# DO THIS:
Pick out every line of the material below that contains the string "pizz", and copy each one. Treat uppercase and lowercase as different.

-=-=-

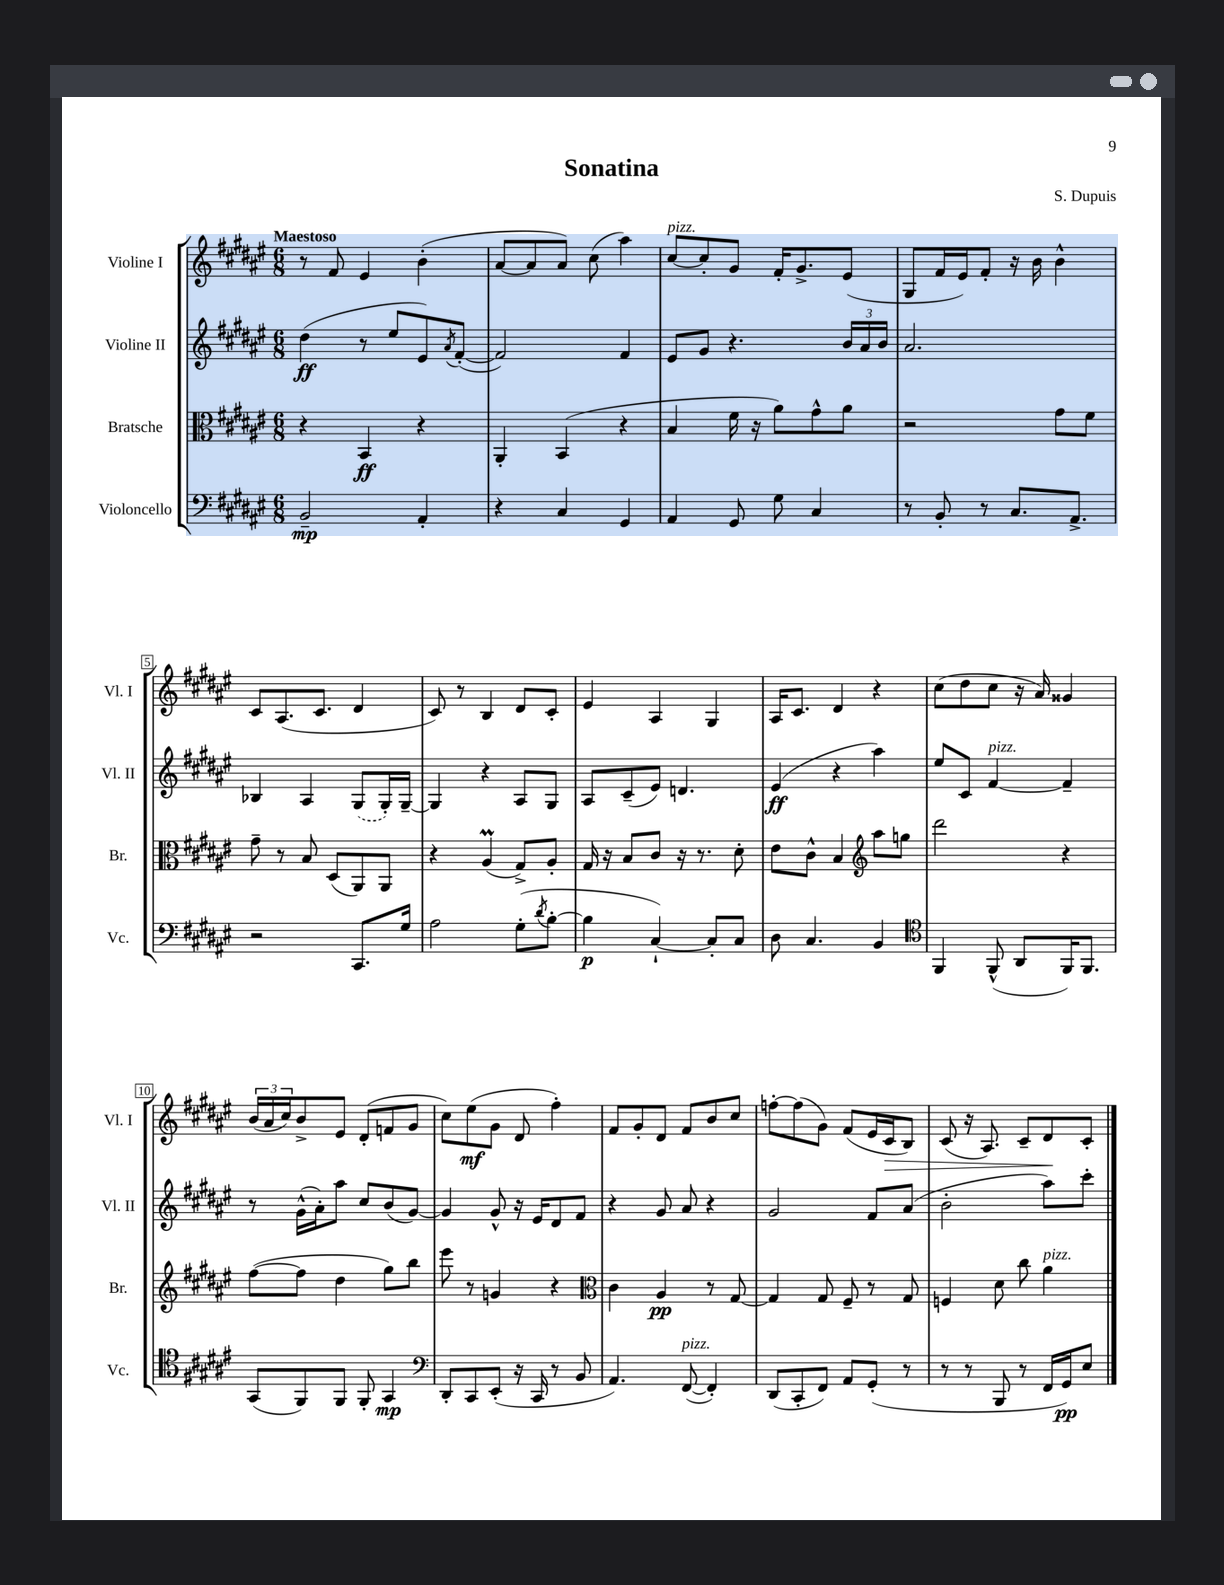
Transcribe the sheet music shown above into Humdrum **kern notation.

**kern	**dynam	**kern	**dynam	**kern	**dynam	**kern	**dynam
*part4	*part4	*part3	*part3	*part2	*part2	*part1	*part1
*staff4	*staff4	*staff3	*staff3	*staff2	*staff2	*staff1	*staff1
*I"Violoncello	*	*I"Bratsche	*	*I"Violine II	*	*I"Violine I	*
*I'Vc.	*	*I'Br.	*	*I'Vl. II	*	*I'Vl. I	*
*clefF4	*	*clefC3	*	*clefG2	*	*clefG2	*
*k[f#c#g#d#a#e#]	*	*k[f#c#g#d#a#e#]	*	*k[f#c#g#d#a#e#]	*	*k[f#c#g#d#a#e#]	*
*M6/8	*	*M6/8	*	*M6/8	*	*M6/8	*
=1	=1	=1	=1	=1	=1	=1	=1
!	!	!	!	!	!	!LO:TX:a:B:t=Maestoso	!
2BB~/	mp	4r	.	(4dd#\	ff	8r	.
.	.	.	.	.	.	8f#/	.
.	.	4BB/	ff	8r	.	4e#/	.
.	.	.	.	8ee#/L	.	.	.
4AA#'/	.	4r	.	8e#/)	.	(4b'\	.
.	.	.	.	8qa#/	.	.	.
.	.	.	.	([8f#'/J	.	.	.
=2	=2	=2	=2	=2	=2	=2	=2
4r	.	4AA#'/	.	2f#/])	.	[8a#/L	.
.	.	.	.	.	.	8a#/]	.
4C#/	.	(4BB/	.	.	.	8a#/J)	.
.	.	.	.	.	.	(8cc#\	.
4GG#/	.	4r	.	4f#/	.	4aa#\)	.
=3	=3	=3	=3	=3	=3	=3	=3
!	!	!	!	!	!	!LO:TX:a:i:t=pizz.	!
4AA#/	.	4B/	.	8e#/L	.	[8cc#/L	.
.	.	.	.	8g#/J	.	8cc#'/]	.
8GG#/	.	16f#\	.	4.r	.	8g#/J	.
.	.	16r	.	.	.	.	.
8G#\	.	8a#\L)	.	.	.	16f#'/KL	.
.	.	.	.	.	.	8.g#^/	.
4C#/	.	8g#^^\	.	.	.	.	.
.	.	8a#\J	.	24b/LL	.	(8e#/J	.
.	.	.	.	24a#/	.	.	.
.	.	.	.	24b/JJ	.	.	.
=4	=4	=4	=4	=4	=4	=4	=4
8r	.	2r	.	2.a#/	.	8G#/L	.
8BB'/	.	.	.	.	.	16f#/L	.
.	.	.	.	.	.	16e#/J)	.
8r	.	.	.	.	.	8f#'/J	.
8.C#/L	.	.	.	.	.	16r	.
.	.	.	.	.	.	16b\	.
.	.	8g#\L	.	.	.	4b^^\	.
8.AA#^/J	.	.	.	.	.	.	.
.	.	8f#\J	.	.	.	.	.
!!LO:LB:g=z
=5	=5	=5	=5	=5	=5	=5	=5
2r	.	8g#~\	.	4B-X/	.	8c#/L	.
.	.	8r	.	.	.	(8.A#/	.
.	.	8B/	.	4A#/	.	.	.
.	.	.	.	.	.	8.c#/J	.
.	.	(8D#/L	.	.	.	.	.
8.CC#/L	.	8AA#/)	.	(8G#/L	.	4d#/	.
.	.	8AA#/J	.	16G#'/L)	.	.	.
16G#/Jk	.	.	.	[16G#~/JJ	.	.	.
=6	=6	=6	=6	=6	=6	=6	=6
2A#\	.	4r	.	4G#/]	.	8c#/)	.
.	.	.	.	.	.	8r	.
.	.	(4A#m/	.	4r	.	4B/	.
(8G#'\L	.	8G#^/L)	.	8A#/L	.	8d#/L	.
8qd#/	.	.	.	.	.	.	.
[8B'\J	.	8A#'/J	.	8G#/J	.	8c#'/J	.
=7	=7	=7	=7	=7	=7	=7	=7
4B\]	p	16G#/	.	8A#/L	.	4e#/	.
.	.	16r	.	.	.	.	.
.	.	8B/L	.	(8c#~/	.	.	.
[4C#`/)	.	8c#/J	.	8e#/J)	.	4A#/	.
.	.	16r	.	4.dn/	.	.	.
.	.	8.r	.	.	.	.	.
8C#'/L]	.	.	.	.	.	4G#/	.
8C#/J	.	8d#'\	.	.	.	.	.
=8	=8	=8	=8	=8	=8	=8	=8
8D#\	.	8e#\L	.	(4e#/	ff	16A#/KL	.
.	.	.	.	.	.	8.c#/J	.
4.C#/	.	8c#^^\J	.	.	.	.	.
.	.	4B/	.	4r	.	4d#/	.
*	*	*clefG2	*	*	*	*	*
4BB/	.	8aa#\L	.	4aa#\)	.	4r	.
.	.	8ggn\J	.	.	.	.	.
=9	=9	=9	=9	=9	=9	=9	=9
*clefC4	*	*	*	*	*	*	*
4FF#/	.	2ddd#\	.	8ee#/L	.	(8cc#\L	.
.	.	.	.	8c#/J	.	8dd#\	.
!	!	!	!	!LO:TX:a:i:t=pizz.	!	!	!
(8FF#^^/	.	.	.	[4f#/	.	8cc#\J	.
8AA#/L	.	.	.	.	.	16r	.
.	.	.	.	.	.	16a#/)	.
16FF#/K)	.	4r	.	4f#~/]	.	4g##X/	.
8.FF#/J	.	.	.	.	.	.	.
!!LO:LB:g=z
=10	=10	=10	=10	=10	=10	=10	=10
(8GG#/L	.	([8ff#\L	.	8r	.	(24b/LL	.
.	.	.	.	.	.	24a#/	.
.	.	.	.	.	.	24cc#/J)	.
8FF#/)	.	8ff#\J]	.	(16g#^^\LL	.	8b^/	.
.	.	.	.	16a#'\J)	.	.	.
8FF#/J	.	4dd#\	.	8aa#\J	.	8e#/J	.
8FF#'/	.	.	.	8cc#/L	.	(8d#'/L	.
4GG#/	mp	8gg#\L)	.	(8b/	.	8fn/	.
.	.	8bb\J	.	[8g#/J)	.	8g#/J	.
=11	=11	=11	=11	=11	=11	=11	=11
*clefF4	*	*	*	*	*	*	*
8DD#'/L	.	8eee#\	.	4g#/]	.	8cc#\L)	.
8CC#/	.	8r	.	.	.	(8ee#\	mf
(8EE#'/J	.	4gn/	.	8g#^^/	.	8g#\J	.
16r	.	.	.	16r	.	8d#/	.
16CC#/	.	.	.	16e#/KL	.	.	.
8r	.	4r	.	8d#/	.	4ff#'\)	.
8BB/	.	.	.	8f#/J	.	.	.
=12	=12	=12	=12	=12	=12	=12	=12
*	*	*clefC3	*	*	*	*	*
4.AA#/)	.	4c#\	.	4r	.	8f#/L	.
.	.	.	.	.	.	8g#'/	.
.	.	4A#/	pp	8g#/	.	8d#/J	.
!LO:TX:a:i:t=pizz.	!	!	!	!	!	!	!
([8FF#/	.	.	.	8a#/	.	8f#/L	.
4FF#'/])	.	8r	.	4r	.	8b/	.
.	.	[8G#/	.	.	.	8cc#/J	.
=13	=13	=13	=13	=13	=13	=13	=13
(8DD#/L	.	4G#/]	.	2g#/	.	[8ffn'\L	.
8CC#'/	.	.	.	.	.	(8ff\]	.
8FF#/J)	.	8G#/	.	.	.	8g#\J)	.
8AA#/L	.	8F#~/	.	.	.	(8f#/L	.
(8GG#'/J	.	8r	.	8f#/L	.	16e#/L	.
!	!	!	!	!	!	!	!LO:HP:b
.	.	.	.	.	.	16c#/J	>
8r	.	8G#/	.	(8a#/J	.	8B/J)	.
=14	=14	=14	=14	=14	=14	=14	=14
8r	.	4Fn/	.	2b'\	.	(8c#/	.
8r	.	.	.	.	.	16r	.
.	.	.	.	.	.	8.A#/)	.
8BBB/	.	8d#\	.	.	.	.	.
8r	.	8cc#\	.	.	.	8c#~/L	.
!	!	!LO:TX:a:i:t=pizz.	!	!	!	!	!
16FF#/LL	.	4a#\	.	8aa#\L)	.	8d#/	.
16GG#/J)	pp	.	.	.	.	.	.
8E#/J	.	.	.	8ccc#'\J	.	8c#'/J	]
==	==	==	==	==	==	==	==
*-	*-	*-	*-	*-	*-	*-	*-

-=-=-

# RESPONSE TO THE TASK:
!	!	!	!	!	!	!LO:TX:a:i:t=pizz.	!
!	!	!	!	!LO:TX:a:i:t=pizz.	!	!	!
!LO:TX:a:i:t=pizz.	!	!	!	!	!	!	!
!	!	!LO:TX:a:i:t=pizz.	!	!	!	!	!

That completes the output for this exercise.